__THE DATA__.
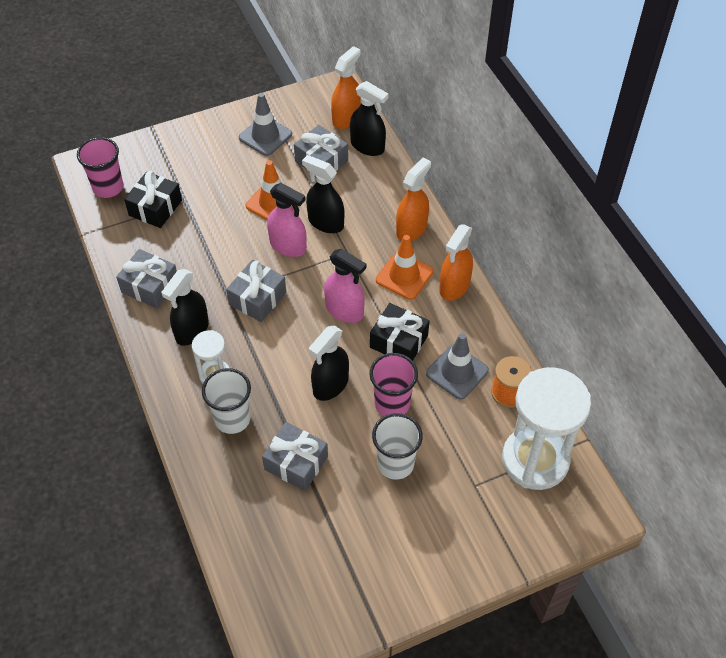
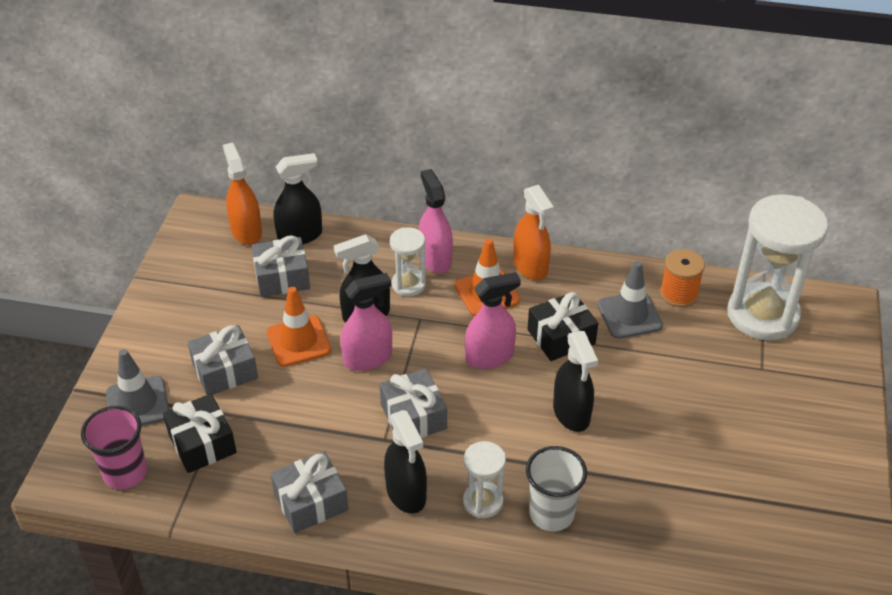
camera: 55 degrees left, 10 degrees down
(265, 136) = (201, 302): grey traffic cone -> grey traffic cone (138, 403)
(296, 463) = (645, 487): grey gift -> grey gift (225, 370)
(373, 229) = (408, 284): none -> white hourglass
(392, 403) = (629, 379): pink cup -> none
(395, 464) = (699, 411): white cup -> none
(411, 229) = (435, 259): orange spray bottle -> pink spray bottle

__YOUR ASSIGNMENT__.
Starting with the line that contains "(265, 136) = (201, 302): grey", return every line through the last one of the records, exactly as written.

__RESULT__.
(265, 136) = (201, 302): grey traffic cone -> grey traffic cone (138, 403)
(296, 463) = (645, 487): grey gift -> grey gift (225, 370)
(373, 229) = (408, 284): none -> white hourglass
(392, 403) = (629, 379): pink cup -> none
(395, 464) = (699, 411): white cup -> none
(411, 229) = (435, 259): orange spray bottle -> pink spray bottle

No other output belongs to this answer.